*Task directions*: Which lines in the records contain the string "kern"? Return each of them in full, and count a match only when the case is the same.

*Dataset rows*:

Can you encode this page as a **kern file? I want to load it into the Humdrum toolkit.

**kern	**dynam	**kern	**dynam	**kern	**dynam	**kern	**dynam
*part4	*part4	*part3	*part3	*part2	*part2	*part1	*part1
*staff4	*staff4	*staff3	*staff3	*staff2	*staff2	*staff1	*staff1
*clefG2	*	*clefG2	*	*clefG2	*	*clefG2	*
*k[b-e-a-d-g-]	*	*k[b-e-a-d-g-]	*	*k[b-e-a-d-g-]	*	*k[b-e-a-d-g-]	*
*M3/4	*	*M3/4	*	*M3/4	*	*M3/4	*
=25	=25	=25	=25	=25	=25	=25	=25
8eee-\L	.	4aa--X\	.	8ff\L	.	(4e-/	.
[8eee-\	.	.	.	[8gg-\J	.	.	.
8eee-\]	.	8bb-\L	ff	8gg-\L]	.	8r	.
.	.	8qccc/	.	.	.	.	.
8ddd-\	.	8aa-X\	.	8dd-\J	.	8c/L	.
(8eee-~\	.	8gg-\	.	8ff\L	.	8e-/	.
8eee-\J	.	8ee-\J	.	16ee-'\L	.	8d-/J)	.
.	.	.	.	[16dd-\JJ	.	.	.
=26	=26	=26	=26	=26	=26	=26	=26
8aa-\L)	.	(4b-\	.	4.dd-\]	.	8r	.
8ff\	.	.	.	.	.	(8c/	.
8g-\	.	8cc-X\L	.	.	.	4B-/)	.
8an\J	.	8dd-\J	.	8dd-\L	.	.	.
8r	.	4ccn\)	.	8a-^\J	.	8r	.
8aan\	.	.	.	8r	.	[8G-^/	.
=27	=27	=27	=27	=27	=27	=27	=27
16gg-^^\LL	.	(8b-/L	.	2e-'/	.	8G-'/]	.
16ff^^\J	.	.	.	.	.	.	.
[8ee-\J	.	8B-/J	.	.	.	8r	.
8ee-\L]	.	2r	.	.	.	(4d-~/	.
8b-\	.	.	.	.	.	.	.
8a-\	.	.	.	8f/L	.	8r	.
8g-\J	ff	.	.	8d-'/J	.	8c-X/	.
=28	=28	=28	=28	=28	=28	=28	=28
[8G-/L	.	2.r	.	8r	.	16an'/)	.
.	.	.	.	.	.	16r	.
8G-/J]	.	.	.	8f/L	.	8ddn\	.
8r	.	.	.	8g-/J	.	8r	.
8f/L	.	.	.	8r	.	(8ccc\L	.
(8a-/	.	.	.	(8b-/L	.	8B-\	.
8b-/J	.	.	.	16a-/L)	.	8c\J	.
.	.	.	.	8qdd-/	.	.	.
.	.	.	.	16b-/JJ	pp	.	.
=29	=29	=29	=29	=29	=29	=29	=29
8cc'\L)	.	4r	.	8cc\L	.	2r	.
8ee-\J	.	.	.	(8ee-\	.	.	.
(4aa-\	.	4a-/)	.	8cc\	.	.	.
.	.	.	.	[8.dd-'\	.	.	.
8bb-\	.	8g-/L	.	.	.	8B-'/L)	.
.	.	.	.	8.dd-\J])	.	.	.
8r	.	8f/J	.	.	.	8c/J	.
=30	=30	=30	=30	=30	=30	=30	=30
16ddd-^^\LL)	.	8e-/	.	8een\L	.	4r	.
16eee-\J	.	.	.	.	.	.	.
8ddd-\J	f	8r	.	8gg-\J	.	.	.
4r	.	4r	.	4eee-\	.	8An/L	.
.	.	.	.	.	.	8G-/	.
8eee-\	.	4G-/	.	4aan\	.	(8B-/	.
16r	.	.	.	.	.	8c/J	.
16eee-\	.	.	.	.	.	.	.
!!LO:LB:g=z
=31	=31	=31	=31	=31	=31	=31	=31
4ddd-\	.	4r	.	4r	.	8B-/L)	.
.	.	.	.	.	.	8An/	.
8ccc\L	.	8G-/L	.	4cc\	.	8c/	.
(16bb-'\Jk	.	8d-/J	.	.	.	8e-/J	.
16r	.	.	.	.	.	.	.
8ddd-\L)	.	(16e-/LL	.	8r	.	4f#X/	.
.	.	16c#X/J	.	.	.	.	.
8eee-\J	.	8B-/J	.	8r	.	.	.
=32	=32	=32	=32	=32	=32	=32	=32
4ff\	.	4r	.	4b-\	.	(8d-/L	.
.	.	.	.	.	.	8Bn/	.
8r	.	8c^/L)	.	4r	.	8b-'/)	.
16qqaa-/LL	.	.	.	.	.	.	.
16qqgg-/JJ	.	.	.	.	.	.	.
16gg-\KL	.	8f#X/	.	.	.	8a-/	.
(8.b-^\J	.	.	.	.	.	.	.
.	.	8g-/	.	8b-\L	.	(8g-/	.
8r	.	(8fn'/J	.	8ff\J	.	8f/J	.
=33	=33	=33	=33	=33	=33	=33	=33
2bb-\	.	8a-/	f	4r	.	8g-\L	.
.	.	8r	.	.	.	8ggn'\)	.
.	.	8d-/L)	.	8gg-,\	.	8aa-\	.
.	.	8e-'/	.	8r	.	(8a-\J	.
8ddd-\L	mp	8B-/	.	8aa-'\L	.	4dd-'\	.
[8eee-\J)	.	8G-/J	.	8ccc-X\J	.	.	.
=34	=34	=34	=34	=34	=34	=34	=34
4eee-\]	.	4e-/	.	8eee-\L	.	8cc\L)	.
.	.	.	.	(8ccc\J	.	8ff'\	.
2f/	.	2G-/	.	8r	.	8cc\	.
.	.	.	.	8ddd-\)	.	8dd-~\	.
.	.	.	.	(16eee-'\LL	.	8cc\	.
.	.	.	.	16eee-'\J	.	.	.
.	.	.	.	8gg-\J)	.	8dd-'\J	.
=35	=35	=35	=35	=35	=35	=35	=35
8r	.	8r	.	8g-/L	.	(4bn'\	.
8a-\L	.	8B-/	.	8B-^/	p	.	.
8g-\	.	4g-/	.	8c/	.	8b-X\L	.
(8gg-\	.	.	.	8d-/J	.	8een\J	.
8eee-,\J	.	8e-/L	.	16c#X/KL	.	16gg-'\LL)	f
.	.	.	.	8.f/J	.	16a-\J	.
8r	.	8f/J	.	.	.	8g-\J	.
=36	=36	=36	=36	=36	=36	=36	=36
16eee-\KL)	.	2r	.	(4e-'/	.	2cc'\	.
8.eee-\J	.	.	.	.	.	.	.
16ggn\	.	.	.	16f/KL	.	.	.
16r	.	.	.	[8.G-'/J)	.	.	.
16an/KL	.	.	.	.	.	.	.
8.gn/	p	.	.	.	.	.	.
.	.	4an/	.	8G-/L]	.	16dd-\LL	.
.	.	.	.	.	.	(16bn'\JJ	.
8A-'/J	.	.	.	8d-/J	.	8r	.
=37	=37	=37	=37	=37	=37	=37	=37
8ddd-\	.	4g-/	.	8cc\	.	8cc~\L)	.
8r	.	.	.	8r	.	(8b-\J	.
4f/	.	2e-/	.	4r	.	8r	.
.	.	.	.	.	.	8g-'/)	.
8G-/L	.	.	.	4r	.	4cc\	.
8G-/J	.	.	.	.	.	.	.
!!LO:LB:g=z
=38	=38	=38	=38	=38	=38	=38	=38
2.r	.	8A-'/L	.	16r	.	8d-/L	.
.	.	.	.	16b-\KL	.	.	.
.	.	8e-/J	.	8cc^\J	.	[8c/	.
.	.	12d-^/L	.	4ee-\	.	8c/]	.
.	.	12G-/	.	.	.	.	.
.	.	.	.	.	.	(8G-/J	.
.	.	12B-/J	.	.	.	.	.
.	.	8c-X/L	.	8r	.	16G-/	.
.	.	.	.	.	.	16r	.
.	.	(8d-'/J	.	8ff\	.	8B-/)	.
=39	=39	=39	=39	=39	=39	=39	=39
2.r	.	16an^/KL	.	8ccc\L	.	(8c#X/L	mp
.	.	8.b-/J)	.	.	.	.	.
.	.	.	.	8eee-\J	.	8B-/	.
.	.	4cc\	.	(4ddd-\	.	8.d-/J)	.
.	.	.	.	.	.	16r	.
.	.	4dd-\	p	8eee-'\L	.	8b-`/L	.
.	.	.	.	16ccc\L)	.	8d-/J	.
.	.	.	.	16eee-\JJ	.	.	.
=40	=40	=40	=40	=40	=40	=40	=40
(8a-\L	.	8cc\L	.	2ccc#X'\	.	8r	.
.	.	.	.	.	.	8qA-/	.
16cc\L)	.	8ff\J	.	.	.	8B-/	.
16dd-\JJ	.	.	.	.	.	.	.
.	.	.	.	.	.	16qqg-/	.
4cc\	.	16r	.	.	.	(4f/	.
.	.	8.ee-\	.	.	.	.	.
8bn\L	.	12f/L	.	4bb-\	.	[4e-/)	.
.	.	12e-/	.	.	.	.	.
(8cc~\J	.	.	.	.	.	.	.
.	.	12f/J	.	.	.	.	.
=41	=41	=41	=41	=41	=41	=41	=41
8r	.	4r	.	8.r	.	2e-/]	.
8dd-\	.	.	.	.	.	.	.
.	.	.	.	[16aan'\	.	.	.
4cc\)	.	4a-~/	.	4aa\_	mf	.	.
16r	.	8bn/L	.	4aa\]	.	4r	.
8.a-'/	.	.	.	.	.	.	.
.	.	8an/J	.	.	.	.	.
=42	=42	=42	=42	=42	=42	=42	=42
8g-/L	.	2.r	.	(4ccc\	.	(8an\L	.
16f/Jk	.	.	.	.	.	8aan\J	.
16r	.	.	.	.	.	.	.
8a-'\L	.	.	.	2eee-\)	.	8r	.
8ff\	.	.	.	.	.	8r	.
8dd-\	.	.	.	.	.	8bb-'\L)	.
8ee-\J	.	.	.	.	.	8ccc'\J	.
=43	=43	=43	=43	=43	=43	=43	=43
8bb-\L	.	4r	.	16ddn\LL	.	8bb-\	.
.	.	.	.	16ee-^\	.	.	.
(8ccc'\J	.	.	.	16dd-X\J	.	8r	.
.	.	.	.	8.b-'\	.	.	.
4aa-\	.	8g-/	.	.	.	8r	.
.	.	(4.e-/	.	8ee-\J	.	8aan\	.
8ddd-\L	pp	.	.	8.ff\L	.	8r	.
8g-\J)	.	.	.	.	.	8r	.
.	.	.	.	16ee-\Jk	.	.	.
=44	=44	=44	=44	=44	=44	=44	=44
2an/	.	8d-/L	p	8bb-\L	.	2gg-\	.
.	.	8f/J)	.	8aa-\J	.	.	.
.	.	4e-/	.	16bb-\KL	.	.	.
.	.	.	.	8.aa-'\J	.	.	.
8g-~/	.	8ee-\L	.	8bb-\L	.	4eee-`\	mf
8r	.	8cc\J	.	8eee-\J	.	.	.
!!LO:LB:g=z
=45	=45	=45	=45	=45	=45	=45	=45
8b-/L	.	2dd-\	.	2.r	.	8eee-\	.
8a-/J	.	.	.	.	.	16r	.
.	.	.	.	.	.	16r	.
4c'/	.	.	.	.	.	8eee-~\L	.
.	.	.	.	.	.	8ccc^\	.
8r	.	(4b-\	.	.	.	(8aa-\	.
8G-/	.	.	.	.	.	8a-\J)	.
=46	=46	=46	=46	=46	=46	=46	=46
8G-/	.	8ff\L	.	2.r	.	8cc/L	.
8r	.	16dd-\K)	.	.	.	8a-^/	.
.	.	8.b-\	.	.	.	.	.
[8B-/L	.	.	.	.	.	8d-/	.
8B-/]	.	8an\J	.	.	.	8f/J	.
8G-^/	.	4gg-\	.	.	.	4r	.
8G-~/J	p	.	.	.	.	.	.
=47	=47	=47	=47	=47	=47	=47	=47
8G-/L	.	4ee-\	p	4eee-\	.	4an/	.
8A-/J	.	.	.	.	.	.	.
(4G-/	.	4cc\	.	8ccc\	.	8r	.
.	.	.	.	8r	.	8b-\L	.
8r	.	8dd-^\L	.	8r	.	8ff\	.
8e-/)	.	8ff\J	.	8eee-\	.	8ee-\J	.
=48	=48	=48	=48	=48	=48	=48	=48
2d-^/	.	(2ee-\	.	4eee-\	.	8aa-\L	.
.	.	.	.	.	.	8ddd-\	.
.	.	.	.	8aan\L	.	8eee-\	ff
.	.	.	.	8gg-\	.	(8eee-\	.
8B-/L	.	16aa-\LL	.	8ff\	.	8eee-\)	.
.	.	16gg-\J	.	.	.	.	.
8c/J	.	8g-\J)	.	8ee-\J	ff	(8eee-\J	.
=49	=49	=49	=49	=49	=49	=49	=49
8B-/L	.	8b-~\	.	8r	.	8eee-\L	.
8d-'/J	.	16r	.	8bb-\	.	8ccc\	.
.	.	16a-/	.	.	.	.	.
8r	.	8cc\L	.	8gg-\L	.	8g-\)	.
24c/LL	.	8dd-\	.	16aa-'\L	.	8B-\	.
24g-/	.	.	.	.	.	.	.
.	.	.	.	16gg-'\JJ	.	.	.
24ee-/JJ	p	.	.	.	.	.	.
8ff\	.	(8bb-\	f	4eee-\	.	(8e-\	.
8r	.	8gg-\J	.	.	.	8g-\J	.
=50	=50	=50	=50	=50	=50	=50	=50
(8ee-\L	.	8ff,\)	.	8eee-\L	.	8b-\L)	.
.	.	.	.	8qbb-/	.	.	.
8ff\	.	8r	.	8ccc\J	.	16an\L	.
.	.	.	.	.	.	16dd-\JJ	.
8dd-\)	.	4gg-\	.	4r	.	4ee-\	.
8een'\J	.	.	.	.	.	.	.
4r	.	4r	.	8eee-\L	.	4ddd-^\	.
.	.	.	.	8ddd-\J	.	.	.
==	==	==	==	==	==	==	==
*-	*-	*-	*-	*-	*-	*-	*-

*Right answer*:
Can you encode this page as a **kern file? I want to load it into the Humdrum toolkit.
**kern	**dynam	**kern	**dynam	**kern	**dynam	**kern	**dynam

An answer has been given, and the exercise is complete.